### [Task goal]
Only one stretch of the records below should be repeated. It starts with the line containing "none -> blue brick K7:K10 level 1" and goes on through the line containing "none -> blue brick K11 level 2", exactly as written.

Dataset entries:

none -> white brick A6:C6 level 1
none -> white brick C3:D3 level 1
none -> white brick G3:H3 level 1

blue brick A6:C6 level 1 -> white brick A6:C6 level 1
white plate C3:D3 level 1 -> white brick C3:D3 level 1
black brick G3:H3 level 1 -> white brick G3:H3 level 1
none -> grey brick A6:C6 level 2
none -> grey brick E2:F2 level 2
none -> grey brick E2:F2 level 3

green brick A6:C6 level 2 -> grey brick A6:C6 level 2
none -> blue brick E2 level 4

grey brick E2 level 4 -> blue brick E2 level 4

...

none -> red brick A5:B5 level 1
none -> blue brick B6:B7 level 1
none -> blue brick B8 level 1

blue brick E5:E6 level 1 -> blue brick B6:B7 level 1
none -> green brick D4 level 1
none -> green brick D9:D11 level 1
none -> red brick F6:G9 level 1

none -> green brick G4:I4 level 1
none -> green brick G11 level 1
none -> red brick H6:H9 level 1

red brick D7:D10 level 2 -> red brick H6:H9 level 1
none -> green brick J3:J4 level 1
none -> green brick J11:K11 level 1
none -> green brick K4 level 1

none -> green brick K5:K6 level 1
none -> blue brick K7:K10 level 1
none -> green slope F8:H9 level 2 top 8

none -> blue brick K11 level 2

### [Answer for this exercise]
none -> blue brick K7:K10 level 1
none -> green slope F8:H9 level 2 top 8

none -> blue brick K11 level 2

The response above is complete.